#### The task
Please repeat every record exactly, leaving out any pictures.

(Extracted data entries)
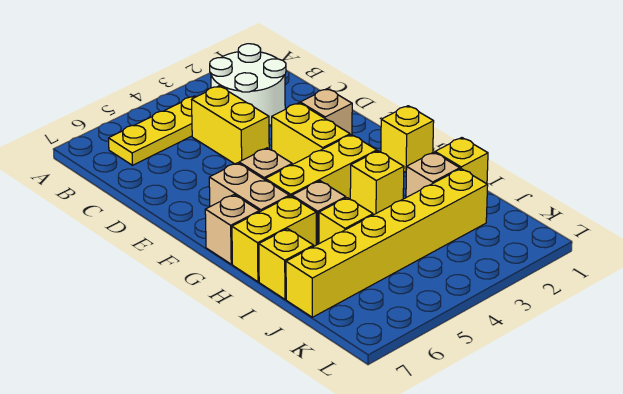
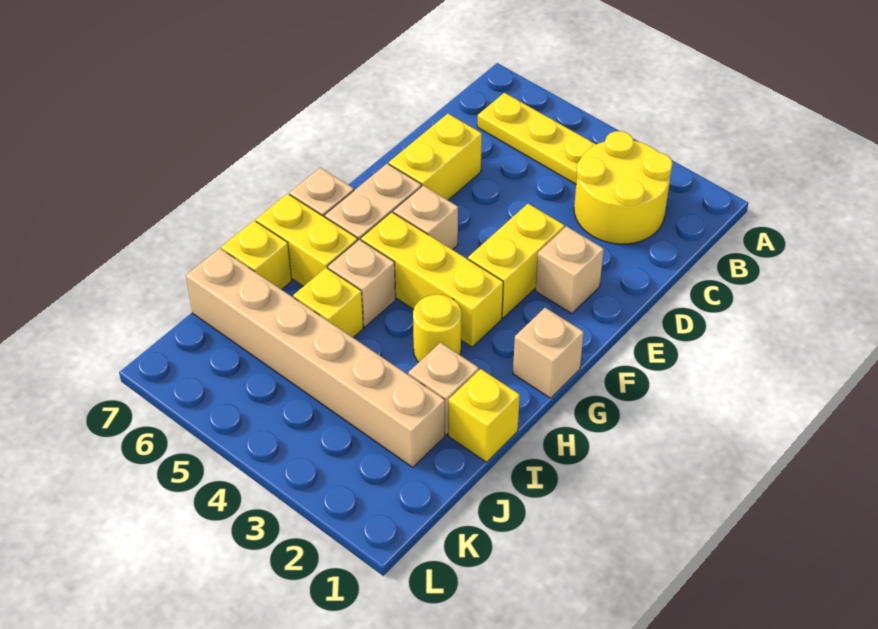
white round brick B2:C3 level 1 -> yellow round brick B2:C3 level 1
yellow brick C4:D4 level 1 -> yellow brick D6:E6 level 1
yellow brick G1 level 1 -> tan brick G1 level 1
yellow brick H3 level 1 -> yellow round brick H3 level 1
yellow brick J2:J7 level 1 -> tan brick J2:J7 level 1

#### Answer to this problem
white round brick B2:C3 level 1 -> yellow round brick B2:C3 level 1
yellow brick C4:D4 level 1 -> yellow brick D6:E6 level 1
yellow brick G1 level 1 -> tan brick G1 level 1
yellow brick H3 level 1 -> yellow round brick H3 level 1
yellow brick J2:J7 level 1 -> tan brick J2:J7 level 1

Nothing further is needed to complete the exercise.